PROBLEM TO WORK ON: Down to the last character, repeat the data that follows.

Saved entries
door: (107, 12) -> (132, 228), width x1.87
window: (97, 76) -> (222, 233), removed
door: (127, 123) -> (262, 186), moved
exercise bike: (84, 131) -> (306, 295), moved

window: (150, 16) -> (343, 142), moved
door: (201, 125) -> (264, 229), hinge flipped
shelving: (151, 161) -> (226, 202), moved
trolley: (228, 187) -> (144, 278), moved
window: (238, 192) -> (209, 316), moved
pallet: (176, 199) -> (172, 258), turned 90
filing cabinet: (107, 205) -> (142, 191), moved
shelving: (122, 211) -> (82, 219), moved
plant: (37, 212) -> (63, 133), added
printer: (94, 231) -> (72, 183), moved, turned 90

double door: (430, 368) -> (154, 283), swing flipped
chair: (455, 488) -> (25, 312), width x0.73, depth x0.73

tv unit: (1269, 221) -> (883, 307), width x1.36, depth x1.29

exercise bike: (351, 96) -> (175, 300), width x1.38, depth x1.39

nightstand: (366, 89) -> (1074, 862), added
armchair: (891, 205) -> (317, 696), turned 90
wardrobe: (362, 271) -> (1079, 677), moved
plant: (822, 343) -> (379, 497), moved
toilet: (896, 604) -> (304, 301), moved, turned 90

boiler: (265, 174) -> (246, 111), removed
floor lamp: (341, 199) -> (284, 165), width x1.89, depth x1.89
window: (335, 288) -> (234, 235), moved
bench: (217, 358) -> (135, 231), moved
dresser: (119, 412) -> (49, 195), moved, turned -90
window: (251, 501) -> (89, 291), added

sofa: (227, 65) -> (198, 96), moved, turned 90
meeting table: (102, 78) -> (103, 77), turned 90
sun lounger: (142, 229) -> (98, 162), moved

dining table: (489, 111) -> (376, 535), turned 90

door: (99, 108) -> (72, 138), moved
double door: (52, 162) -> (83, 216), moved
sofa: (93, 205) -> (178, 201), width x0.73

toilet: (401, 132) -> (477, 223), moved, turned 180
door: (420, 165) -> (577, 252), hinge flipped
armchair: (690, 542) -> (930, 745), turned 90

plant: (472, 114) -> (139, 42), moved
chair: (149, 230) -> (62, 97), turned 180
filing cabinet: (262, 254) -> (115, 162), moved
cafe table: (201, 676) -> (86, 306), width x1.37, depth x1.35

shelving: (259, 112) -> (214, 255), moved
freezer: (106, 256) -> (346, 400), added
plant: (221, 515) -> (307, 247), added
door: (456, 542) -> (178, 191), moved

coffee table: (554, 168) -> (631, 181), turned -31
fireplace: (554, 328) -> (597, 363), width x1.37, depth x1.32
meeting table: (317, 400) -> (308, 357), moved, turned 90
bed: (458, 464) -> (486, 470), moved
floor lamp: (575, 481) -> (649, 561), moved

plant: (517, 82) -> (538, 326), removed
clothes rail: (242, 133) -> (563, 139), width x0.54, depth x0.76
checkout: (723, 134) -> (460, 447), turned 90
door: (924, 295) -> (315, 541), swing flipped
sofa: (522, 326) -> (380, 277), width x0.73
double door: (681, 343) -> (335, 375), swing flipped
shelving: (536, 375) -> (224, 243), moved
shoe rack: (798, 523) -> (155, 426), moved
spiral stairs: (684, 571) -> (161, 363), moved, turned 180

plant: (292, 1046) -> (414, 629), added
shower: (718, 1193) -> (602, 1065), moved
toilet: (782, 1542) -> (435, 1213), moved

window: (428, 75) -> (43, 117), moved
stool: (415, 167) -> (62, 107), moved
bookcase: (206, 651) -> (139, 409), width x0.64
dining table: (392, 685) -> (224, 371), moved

RESPONSE BOX:
door: (107, 12) -> (132, 228), width x1.87
window: (97, 76) -> (222, 233), removed
door: (127, 123) -> (262, 186), moved
exercise bike: (84, 131) -> (306, 295), moved

window: (150, 16) -> (343, 142), moved
door: (201, 125) -> (264, 229), hinge flipped
shelving: (151, 161) -> (226, 202), moved
trolley: (228, 187) -> (144, 278), moved
window: (238, 192) -> (209, 316), moved
pallet: (176, 199) -> (172, 258), turned 90
filing cabinet: (107, 205) -> (142, 191), moved
shelving: (122, 211) -> (82, 219), moved
plant: (37, 212) -> (63, 133), added
printer: (94, 231) -> (72, 183), moved, turned 90

double door: (430, 368) -> (154, 283), swing flipped
chair: (455, 488) -> (25, 312), width x0.73, depth x0.73

tv unit: (1269, 221) -> (883, 307), width x1.36, depth x1.29

exercise bike: (351, 96) -> (175, 300), width x1.38, depth x1.39

nightstand: (366, 89) -> (1074, 862), added
armchair: (891, 205) -> (317, 696), turned 90
wardrobe: (362, 271) -> (1079, 677), moved
plant: (822, 343) -> (379, 497), moved
toilet: (896, 604) -> (304, 301), moved, turned 90

boiler: (265, 174) -> (246, 111), removed
floor lamp: (341, 199) -> (284, 165), width x1.89, depth x1.89
window: (335, 288) -> (234, 235), moved
bench: (217, 358) -> (135, 231), moved
dresser: (119, 412) -> (49, 195), moved, turned -90
window: (251, 501) -> (89, 291), added

sofa: (227, 65) -> (198, 96), moved, turned 90
meeting table: (102, 78) -> (103, 77), turned 90
sun lounger: (142, 229) -> (98, 162), moved

dining table: (489, 111) -> (376, 535), turned 90

door: (99, 108) -> (72, 138), moved
double door: (52, 162) -> (83, 216), moved
sofa: (93, 205) -> (178, 201), width x0.73

toilet: (401, 132) -> (477, 223), moved, turned 180
door: (420, 165) -> (577, 252), hinge flipped
armchair: (690, 542) -> (930, 745), turned 90

plant: (472, 114) -> (139, 42), moved
chair: (149, 230) -> (62, 97), turned 180
filing cabinet: (262, 254) -> (115, 162), moved
cafe table: (201, 676) -> (86, 306), width x1.37, depth x1.35

shelving: (259, 112) -> (214, 255), moved
freezer: (106, 256) -> (346, 400), added
plant: (221, 515) -> (307, 247), added
door: (456, 542) -> (178, 191), moved

coffee table: (554, 168) -> (631, 181), turned -31
fireplace: (554, 328) -> (597, 363), width x1.37, depth x1.32
meeting table: (317, 400) -> (308, 357), moved, turned 90
bed: (458, 464) -> (486, 470), moved
floor lamp: (575, 481) -> (649, 561), moved

plant: (517, 82) -> (538, 326), removed
clothes rail: (242, 133) -> (563, 139), width x0.54, depth x0.76
checkout: (723, 134) -> (460, 447), turned 90
door: (924, 295) -> (315, 541), swing flipped
sofa: (522, 326) -> (380, 277), width x0.73
double door: (681, 343) -> (335, 375), swing flipped
shelving: (536, 375) -> (224, 243), moved
shoe rack: (798, 523) -> (155, 426), moved
spiral stairs: (684, 571) -> (161, 363), moved, turned 180

plant: (292, 1046) -> (414, 629), added
shower: (718, 1193) -> (602, 1065), moved
toilet: (782, 1542) -> (435, 1213), moved

window: (428, 75) -> (43, 117), moved
stool: (415, 167) -> (62, 107), moved
bookcase: (206, 651) -> (139, 409), width x0.64
dining table: (392, 685) -> (224, 371), moved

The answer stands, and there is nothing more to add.